* RECORDS PROVIDED
________________

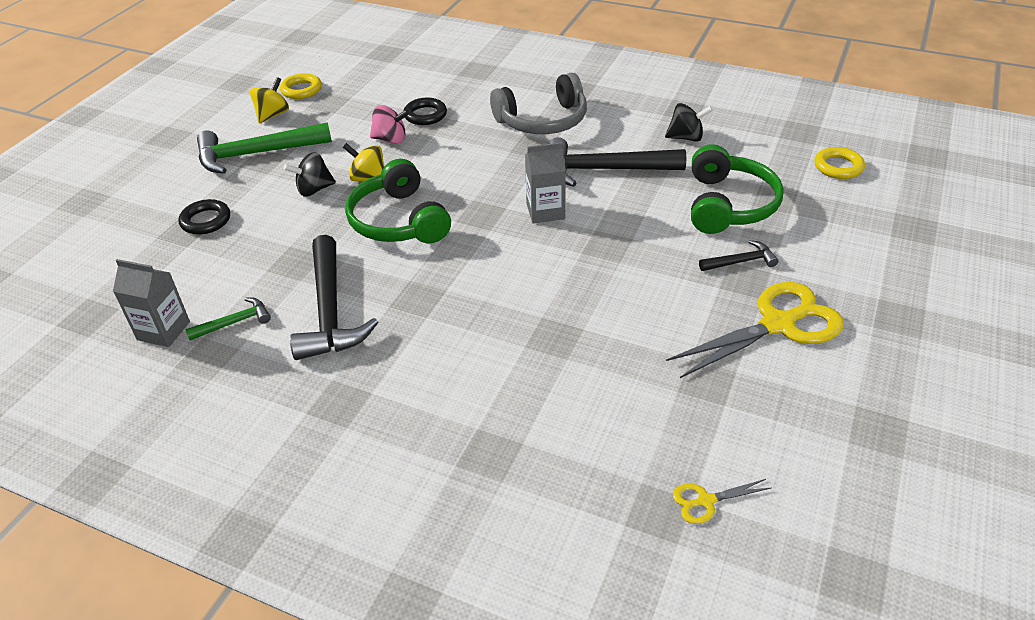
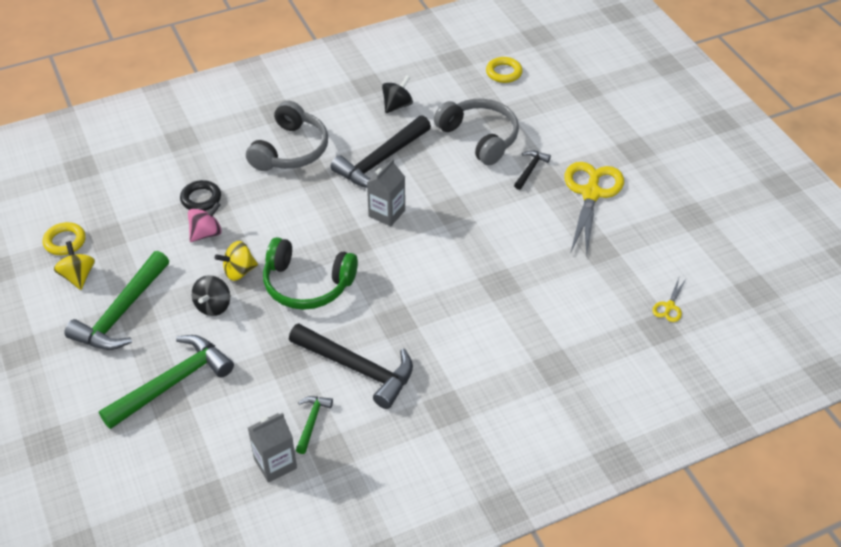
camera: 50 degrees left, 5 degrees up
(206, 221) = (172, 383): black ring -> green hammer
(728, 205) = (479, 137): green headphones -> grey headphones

________________

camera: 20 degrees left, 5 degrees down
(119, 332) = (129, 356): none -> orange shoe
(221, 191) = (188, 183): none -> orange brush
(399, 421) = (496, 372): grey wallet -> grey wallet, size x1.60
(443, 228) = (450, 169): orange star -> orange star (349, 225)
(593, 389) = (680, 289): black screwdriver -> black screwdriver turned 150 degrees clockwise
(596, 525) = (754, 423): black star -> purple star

________________

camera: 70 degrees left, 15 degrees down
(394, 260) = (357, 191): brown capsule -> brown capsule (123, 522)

________________

* ASSIGNED TASK
Quote the listing above, but only from the line that shows "(206, 221) = (172, 383): black" through the line that shows "(728, 205) = (479, 137): green".

* ANSWER TO THIS TASK
(206, 221) = (172, 383): black ring -> green hammer
(728, 205) = (479, 137): green headphones -> grey headphones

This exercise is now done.